Return each line of the listing below, unchanged, and omit the images.

________________________

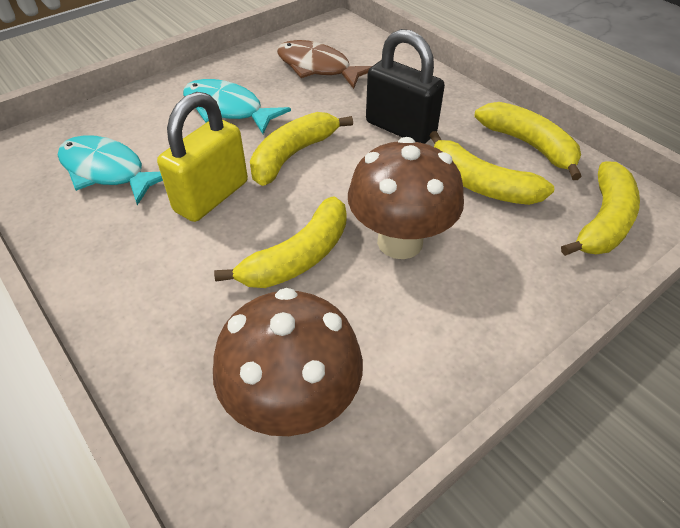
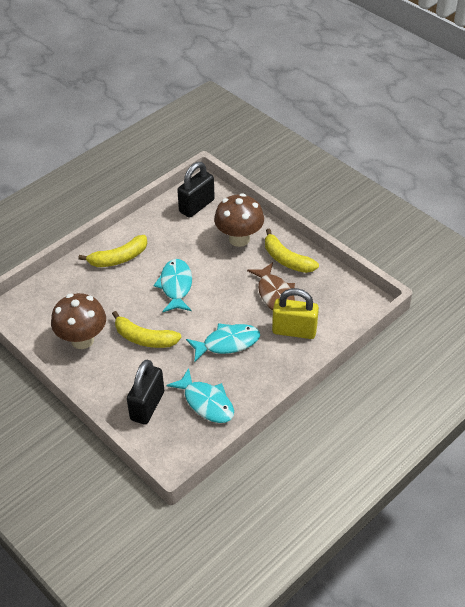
black padlock: 1 -> 2
turquoise fish: 2 -> 3
yellow banana: 5 -> 3

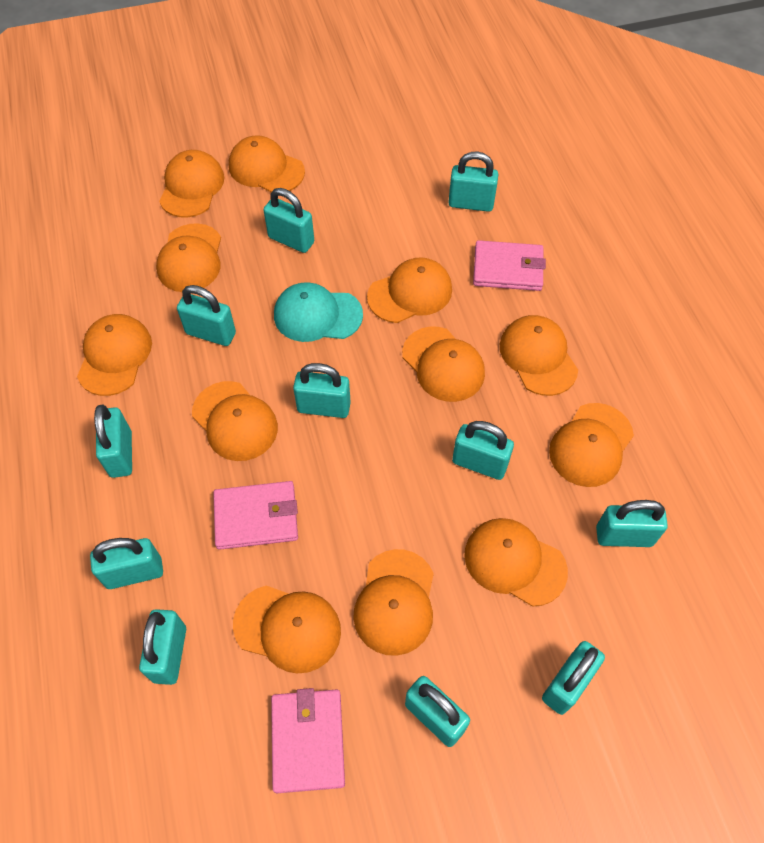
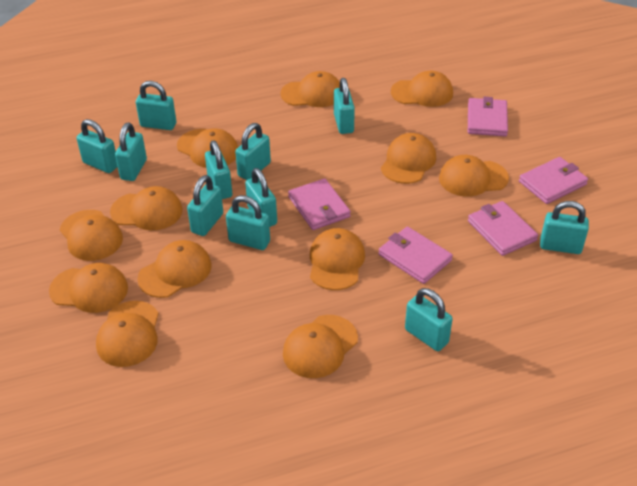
pink wallet: 3 -> 5
turquoise cap: 1 -> 0

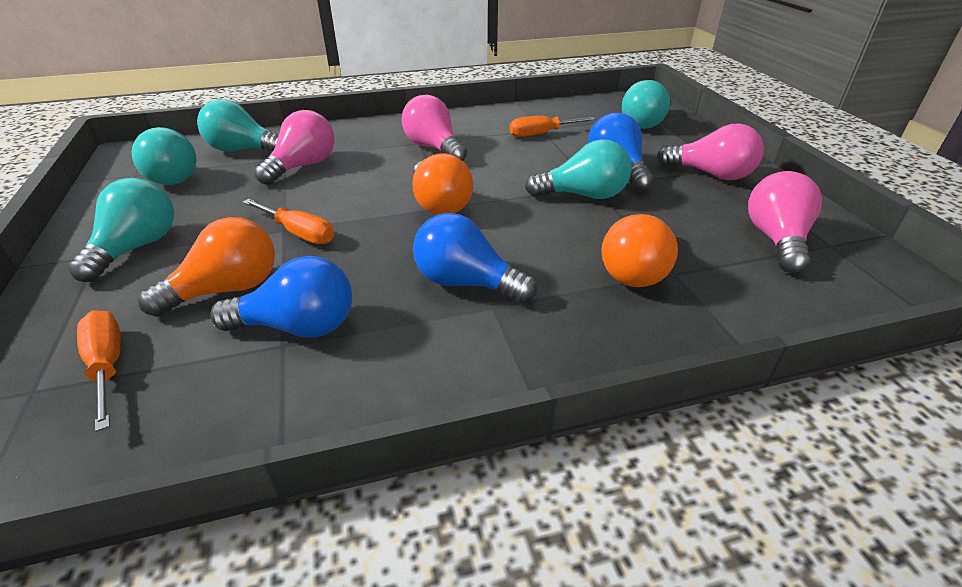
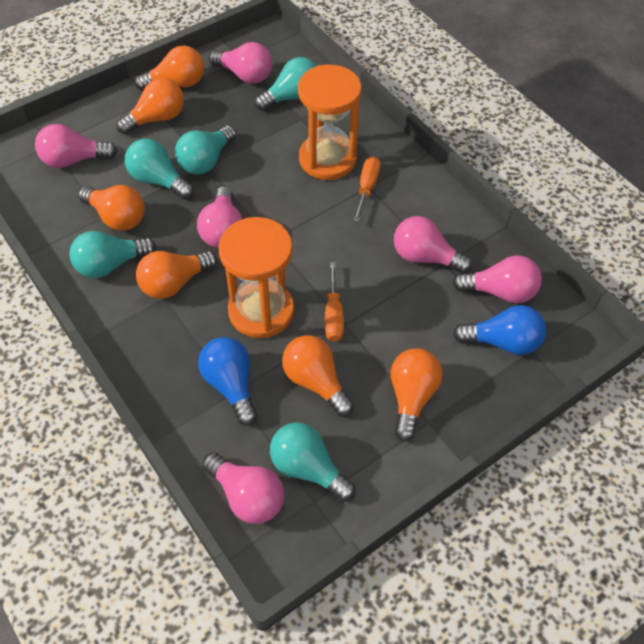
blue light bulb: 3 -> 2
orange hourglass: 0 -> 2
orange light bulb: 3 -> 6
orange screwdriver: 3 -> 2
pink light bulb: 4 -> 6

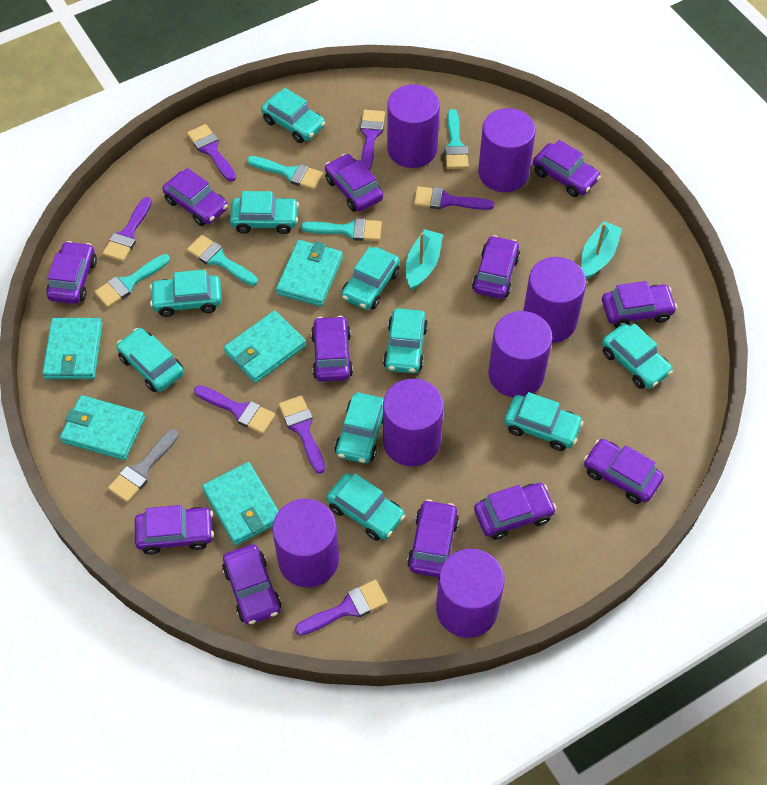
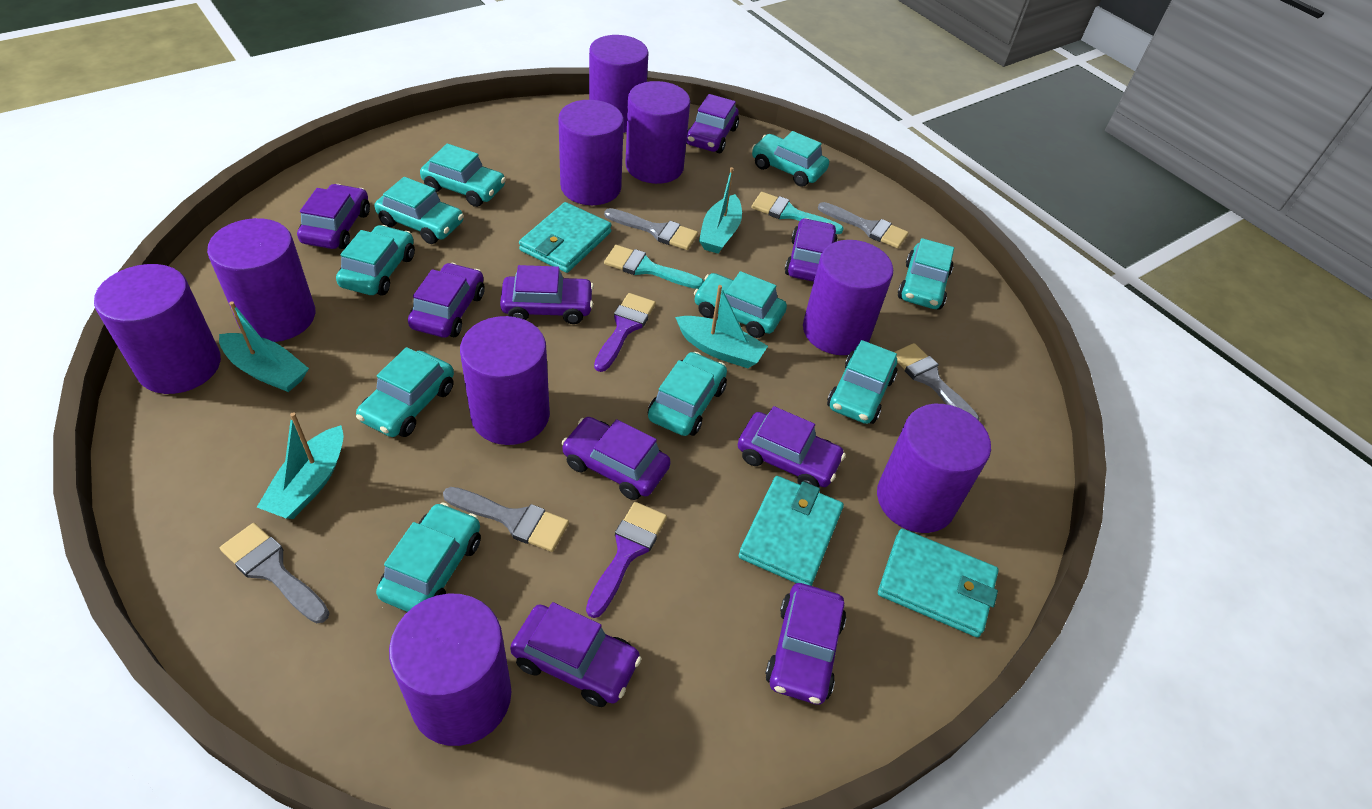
grey brush: 1 -> 5
purple brush: 7 -> 2
purple car: 12 -> 9
purple cylinder: 7 -> 9
turquoise boat: 2 -> 4
turquoise brush: 5 -> 2
turquoise wallet: 5 -> 3

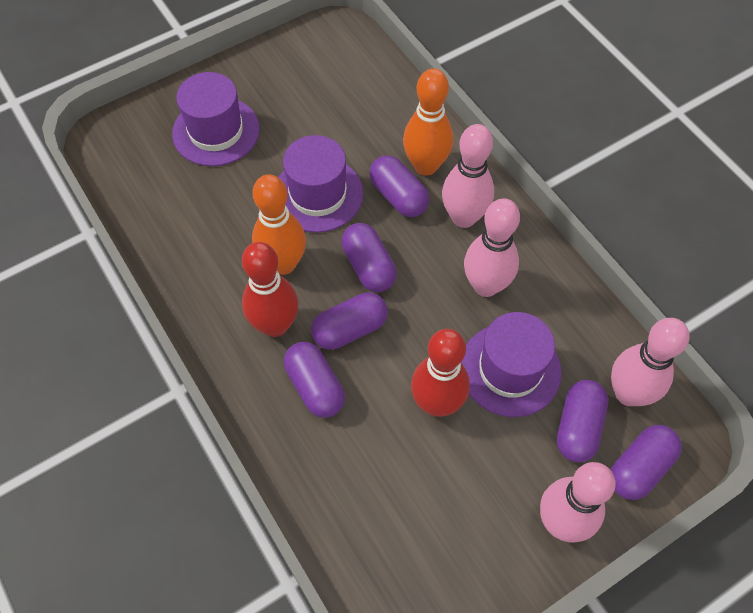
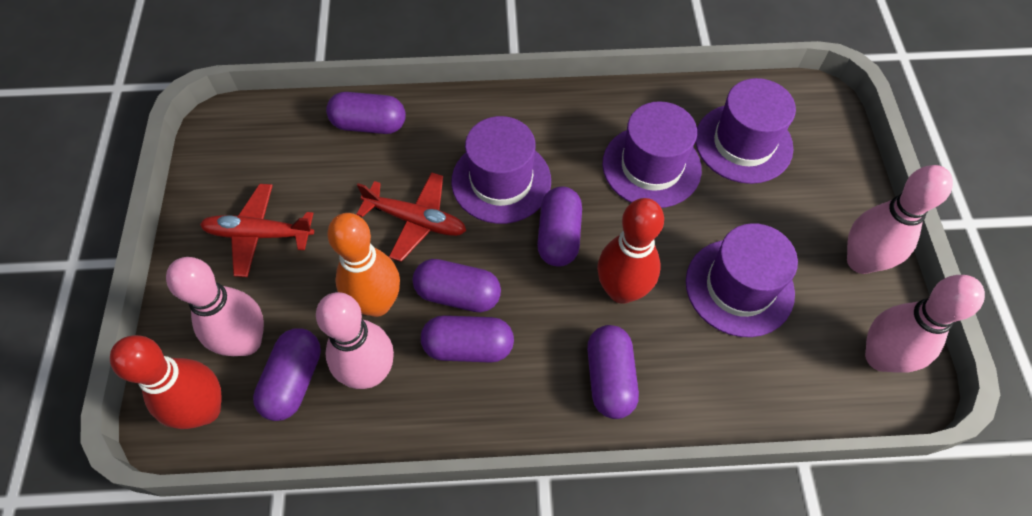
orange bowling pin: 2 -> 1
purple hat: 3 -> 4
red plane: 0 -> 2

________________________

** Reply **
black padlock: 1 -> 2
turquoise fish: 2 -> 3
yellow banana: 5 -> 3

pink wallet: 3 -> 5
turquoise cap: 1 -> 0

blue light bulb: 3 -> 2
orange hourglass: 0 -> 2
orange light bulb: 3 -> 6
orange screwdriver: 3 -> 2
pink light bulb: 4 -> 6

grey brush: 1 -> 5
purple brush: 7 -> 2
purple car: 12 -> 9
purple cylinder: 7 -> 9
turquoise boat: 2 -> 4
turquoise brush: 5 -> 2
turquoise wallet: 5 -> 3

orange bowling pin: 2 -> 1
purple hat: 3 -> 4
red plane: 0 -> 2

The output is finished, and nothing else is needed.